WORK TASK> Say how many lines in the entries contain "none", giving only the number.

DATA RECORDS>
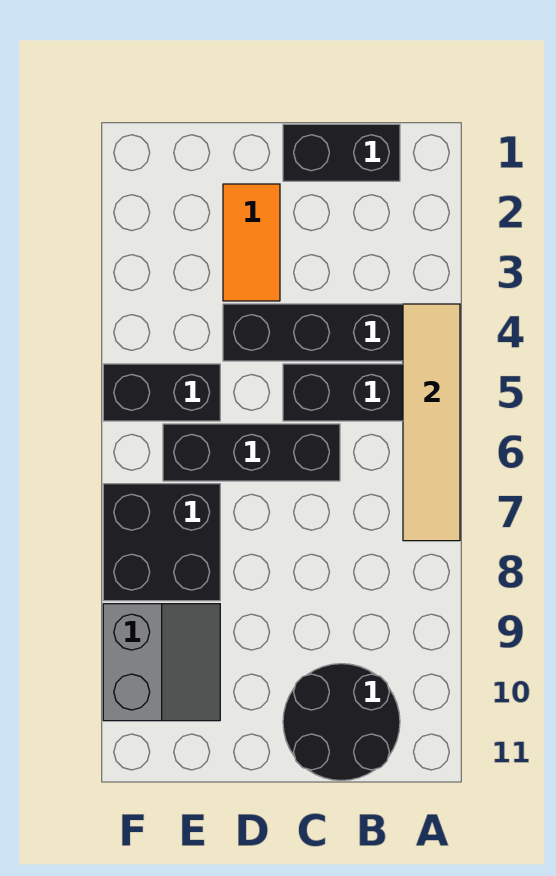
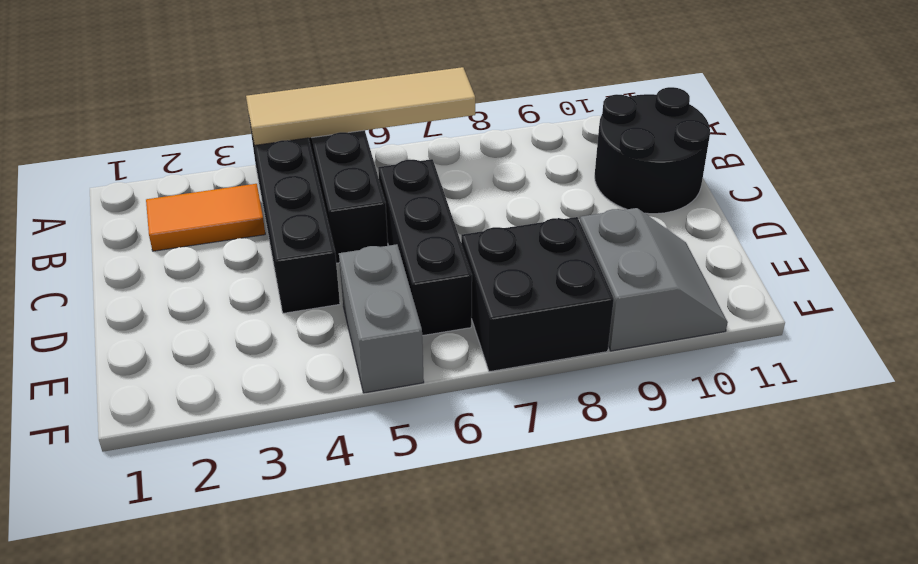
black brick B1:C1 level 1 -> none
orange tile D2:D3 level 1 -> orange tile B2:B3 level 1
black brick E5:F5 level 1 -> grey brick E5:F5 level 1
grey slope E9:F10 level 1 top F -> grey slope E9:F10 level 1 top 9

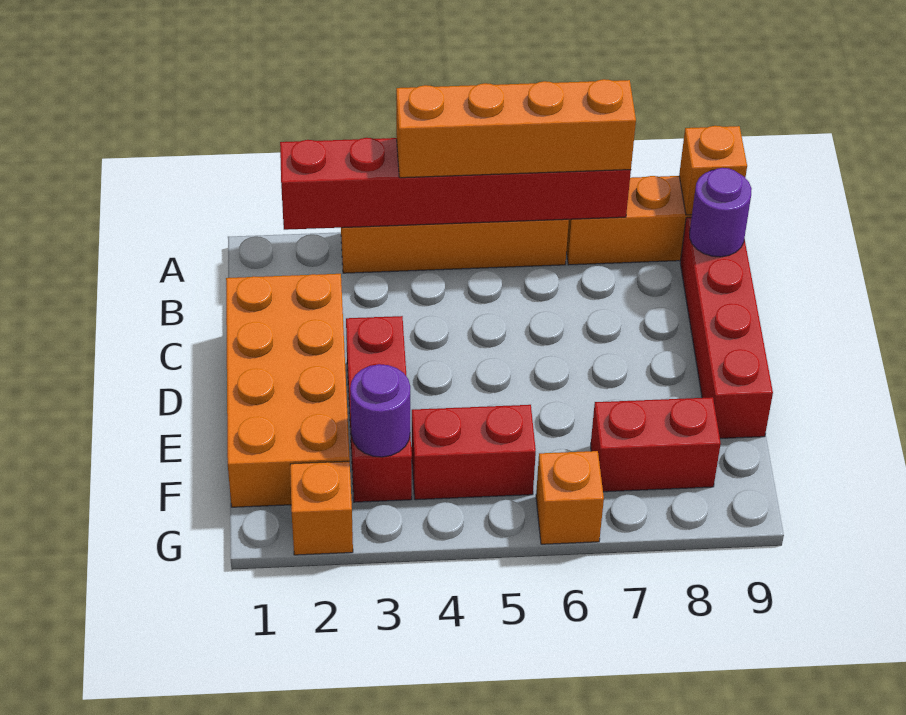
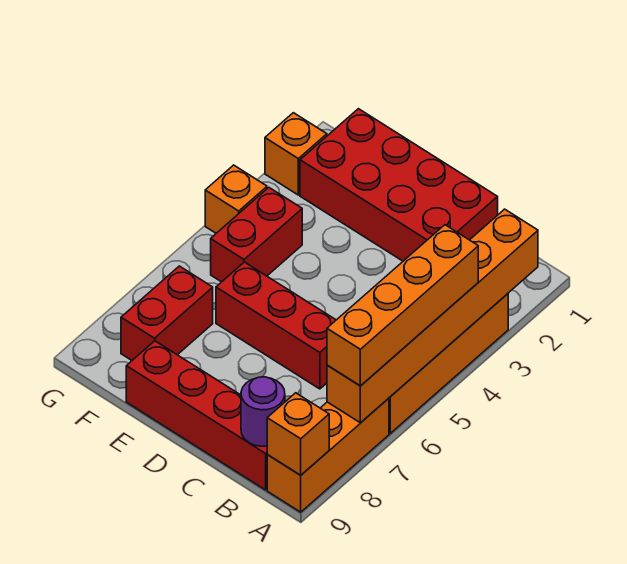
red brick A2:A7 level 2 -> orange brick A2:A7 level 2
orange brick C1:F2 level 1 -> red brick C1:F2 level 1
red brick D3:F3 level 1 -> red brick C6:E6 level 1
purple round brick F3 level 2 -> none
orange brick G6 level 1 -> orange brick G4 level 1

RESULT OF THE EXERCISE> 2